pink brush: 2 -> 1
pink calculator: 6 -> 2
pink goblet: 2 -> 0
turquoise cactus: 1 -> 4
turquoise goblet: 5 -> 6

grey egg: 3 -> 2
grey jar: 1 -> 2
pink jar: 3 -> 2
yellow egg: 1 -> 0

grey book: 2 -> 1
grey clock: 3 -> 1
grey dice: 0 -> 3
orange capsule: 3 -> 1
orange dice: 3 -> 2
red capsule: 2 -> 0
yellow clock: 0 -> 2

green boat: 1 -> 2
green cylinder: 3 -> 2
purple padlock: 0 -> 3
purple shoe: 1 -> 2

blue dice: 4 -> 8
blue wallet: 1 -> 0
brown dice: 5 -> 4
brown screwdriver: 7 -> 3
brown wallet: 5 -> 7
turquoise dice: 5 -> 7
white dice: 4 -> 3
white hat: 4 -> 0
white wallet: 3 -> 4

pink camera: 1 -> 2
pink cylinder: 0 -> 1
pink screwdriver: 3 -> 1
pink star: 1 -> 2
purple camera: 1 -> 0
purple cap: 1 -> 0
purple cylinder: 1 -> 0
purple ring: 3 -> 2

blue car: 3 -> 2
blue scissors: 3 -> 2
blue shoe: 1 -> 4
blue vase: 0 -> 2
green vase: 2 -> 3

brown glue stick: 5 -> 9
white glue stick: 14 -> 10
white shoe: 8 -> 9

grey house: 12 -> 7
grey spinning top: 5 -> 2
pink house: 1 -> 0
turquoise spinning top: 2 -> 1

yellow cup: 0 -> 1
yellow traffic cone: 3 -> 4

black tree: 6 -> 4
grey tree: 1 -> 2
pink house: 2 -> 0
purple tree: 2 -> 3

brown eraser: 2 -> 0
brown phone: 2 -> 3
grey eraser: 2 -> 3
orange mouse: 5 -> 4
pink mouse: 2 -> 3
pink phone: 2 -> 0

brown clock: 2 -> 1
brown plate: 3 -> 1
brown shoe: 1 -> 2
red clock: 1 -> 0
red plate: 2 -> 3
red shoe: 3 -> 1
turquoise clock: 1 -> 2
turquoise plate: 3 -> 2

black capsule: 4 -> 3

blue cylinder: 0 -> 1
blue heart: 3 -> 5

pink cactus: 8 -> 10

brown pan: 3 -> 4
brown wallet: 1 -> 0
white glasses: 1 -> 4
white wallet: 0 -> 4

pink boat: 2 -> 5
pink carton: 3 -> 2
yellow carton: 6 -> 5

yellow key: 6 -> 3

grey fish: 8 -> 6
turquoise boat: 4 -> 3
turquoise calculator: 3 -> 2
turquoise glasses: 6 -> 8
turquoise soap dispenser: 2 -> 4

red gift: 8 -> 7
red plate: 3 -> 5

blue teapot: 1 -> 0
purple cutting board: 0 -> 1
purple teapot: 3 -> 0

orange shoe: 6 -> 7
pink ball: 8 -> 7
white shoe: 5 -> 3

### What is being asked
What is needed is a word-for-word copy of the records above, from the first line through the line that contains "white shoe: 8 -> 9".

### Problem solution
pink brush: 2 -> 1
pink calculator: 6 -> 2
pink goblet: 2 -> 0
turquoise cactus: 1 -> 4
turquoise goblet: 5 -> 6

grey egg: 3 -> 2
grey jar: 1 -> 2
pink jar: 3 -> 2
yellow egg: 1 -> 0

grey book: 2 -> 1
grey clock: 3 -> 1
grey dice: 0 -> 3
orange capsule: 3 -> 1
orange dice: 3 -> 2
red capsule: 2 -> 0
yellow clock: 0 -> 2

green boat: 1 -> 2
green cylinder: 3 -> 2
purple padlock: 0 -> 3
purple shoe: 1 -> 2

blue dice: 4 -> 8
blue wallet: 1 -> 0
brown dice: 5 -> 4
brown screwdriver: 7 -> 3
brown wallet: 5 -> 7
turquoise dice: 5 -> 7
white dice: 4 -> 3
white hat: 4 -> 0
white wallet: 3 -> 4

pink camera: 1 -> 2
pink cylinder: 0 -> 1
pink screwdriver: 3 -> 1
pink star: 1 -> 2
purple camera: 1 -> 0
purple cap: 1 -> 0
purple cylinder: 1 -> 0
purple ring: 3 -> 2

blue car: 3 -> 2
blue scissors: 3 -> 2
blue shoe: 1 -> 4
blue vase: 0 -> 2
green vase: 2 -> 3

brown glue stick: 5 -> 9
white glue stick: 14 -> 10
white shoe: 8 -> 9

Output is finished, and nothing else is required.